• [About this exercise]:
What you need to produce is the complete listing, repeated exactly.
:: Source data
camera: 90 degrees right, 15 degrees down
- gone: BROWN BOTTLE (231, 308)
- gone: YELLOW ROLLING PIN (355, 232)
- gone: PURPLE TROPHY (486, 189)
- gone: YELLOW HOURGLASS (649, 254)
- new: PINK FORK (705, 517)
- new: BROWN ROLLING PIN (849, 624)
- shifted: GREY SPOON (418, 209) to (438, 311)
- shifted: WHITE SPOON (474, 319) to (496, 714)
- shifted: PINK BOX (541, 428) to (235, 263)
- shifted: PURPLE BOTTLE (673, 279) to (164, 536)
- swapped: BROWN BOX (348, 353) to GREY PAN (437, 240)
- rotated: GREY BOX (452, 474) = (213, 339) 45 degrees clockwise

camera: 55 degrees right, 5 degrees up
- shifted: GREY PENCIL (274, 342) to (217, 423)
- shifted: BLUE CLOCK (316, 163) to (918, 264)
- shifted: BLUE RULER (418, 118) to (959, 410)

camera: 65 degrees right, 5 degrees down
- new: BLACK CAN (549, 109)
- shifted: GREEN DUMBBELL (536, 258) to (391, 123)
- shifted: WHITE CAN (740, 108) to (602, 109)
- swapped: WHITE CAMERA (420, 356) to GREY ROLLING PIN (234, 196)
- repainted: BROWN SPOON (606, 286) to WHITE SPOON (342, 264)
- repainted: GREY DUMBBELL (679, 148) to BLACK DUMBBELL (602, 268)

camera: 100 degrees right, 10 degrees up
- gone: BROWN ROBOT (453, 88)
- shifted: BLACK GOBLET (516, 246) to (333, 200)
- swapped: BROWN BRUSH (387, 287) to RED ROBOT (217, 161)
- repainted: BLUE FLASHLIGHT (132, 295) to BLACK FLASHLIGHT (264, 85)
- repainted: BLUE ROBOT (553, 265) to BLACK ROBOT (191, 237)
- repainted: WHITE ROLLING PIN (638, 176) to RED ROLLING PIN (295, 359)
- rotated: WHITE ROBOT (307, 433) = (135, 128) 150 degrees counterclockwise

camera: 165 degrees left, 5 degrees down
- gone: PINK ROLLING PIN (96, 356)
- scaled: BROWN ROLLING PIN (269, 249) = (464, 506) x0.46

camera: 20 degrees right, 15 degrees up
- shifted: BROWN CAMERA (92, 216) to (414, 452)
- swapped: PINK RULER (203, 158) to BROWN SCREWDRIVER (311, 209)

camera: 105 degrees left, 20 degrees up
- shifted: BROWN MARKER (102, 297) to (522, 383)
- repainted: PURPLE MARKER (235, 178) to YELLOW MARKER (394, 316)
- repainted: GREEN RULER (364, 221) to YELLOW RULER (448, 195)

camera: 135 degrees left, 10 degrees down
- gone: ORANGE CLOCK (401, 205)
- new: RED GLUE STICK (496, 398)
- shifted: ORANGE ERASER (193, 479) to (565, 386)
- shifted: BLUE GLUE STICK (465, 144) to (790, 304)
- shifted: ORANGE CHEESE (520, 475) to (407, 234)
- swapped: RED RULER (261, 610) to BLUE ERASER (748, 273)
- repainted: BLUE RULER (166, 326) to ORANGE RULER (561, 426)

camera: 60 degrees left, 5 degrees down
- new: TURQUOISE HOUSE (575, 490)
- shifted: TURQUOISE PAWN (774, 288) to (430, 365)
::::
• [Response to this task]:
camera: 90 degrees right, 15 degrees down
- gone: BROWN BOTTLE (231, 308)
- gone: YELLOW ROLLING PIN (355, 232)
- gone: PURPLE TROPHY (486, 189)
- gone: YELLOW HOURGLASS (649, 254)
- new: PINK FORK (705, 517)
- new: BROWN ROLLING PIN (849, 624)
- shifted: GREY SPOON (418, 209) to (438, 311)
- shifted: WHITE SPOON (474, 319) to (496, 714)
- shifted: PINK BOX (541, 428) to (235, 263)
- shifted: PURPLE BOTTLE (673, 279) to (164, 536)
- swapped: BROWN BOX (348, 353) to GREY PAN (437, 240)
- rotated: GREY BOX (452, 474) = (213, 339) 45 degrees clockwise

camera: 55 degrees right, 5 degrees up
- shifted: GREY PENCIL (274, 342) to (217, 423)
- shifted: BLUE CLOCK (316, 163) to (918, 264)
- shifted: BLUE RULER (418, 118) to (959, 410)

camera: 65 degrees right, 5 degrees down
- new: BLACK CAN (549, 109)
- shifted: GREEN DUMBBELL (536, 258) to (391, 123)
- shifted: WHITE CAN (740, 108) to (602, 109)
- swapped: WHITE CAMERA (420, 356) to GREY ROLLING PIN (234, 196)
- repainted: BROWN SPOON (606, 286) to WHITE SPOON (342, 264)
- repainted: GREY DUMBBELL (679, 148) to BLACK DUMBBELL (602, 268)

camera: 100 degrees right, 10 degrees up
- gone: BROWN ROBOT (453, 88)
- shifted: BLACK GOBLET (516, 246) to (333, 200)
- swapped: BROWN BRUSH (387, 287) to RED ROBOT (217, 161)
- repainted: BLUE FLASHLIGHT (132, 295) to BLACK FLASHLIGHT (264, 85)
- repainted: BLUE ROBOT (553, 265) to BLACK ROBOT (191, 237)
- repainted: WHITE ROLLING PIN (638, 176) to RED ROLLING PIN (295, 359)
- rotated: WHITE ROBOT (307, 433) = (135, 128) 150 degrees counterclockwise

camera: 165 degrees left, 5 degrees down
- gone: PINK ROLLING PIN (96, 356)
- scaled: BROWN ROLLING PIN (269, 249) = (464, 506) x0.46

camera: 20 degrees right, 15 degrees up
- shifted: BROWN CAMERA (92, 216) to (414, 452)
- swapped: PINK RULER (203, 158) to BROWN SCREWDRIVER (311, 209)

camera: 105 degrees left, 20 degrees up
- shifted: BROWN MARKER (102, 297) to (522, 383)
- repainted: PURPLE MARKER (235, 178) to YELLOW MARKER (394, 316)
- repainted: GREEN RULER (364, 221) to YELLOW RULER (448, 195)

camera: 135 degrees left, 10 degrees down
- gone: ORANGE CLOCK (401, 205)
- new: RED GLUE STICK (496, 398)
- shifted: ORANGE ERASER (193, 479) to (565, 386)
- shifted: BLUE GLUE STICK (465, 144) to (790, 304)
- shifted: ORANGE CHEESE (520, 475) to (407, 234)
- swapped: RED RULER (261, 610) to BLUE ERASER (748, 273)
- repainted: BLUE RULER (166, 326) to ORANGE RULER (561, 426)

camera: 60 degrees left, 5 degrees down
- new: TURQUOISE HOUSE (575, 490)
- shifted: TURQUOISE PAWN (774, 288) to (430, 365)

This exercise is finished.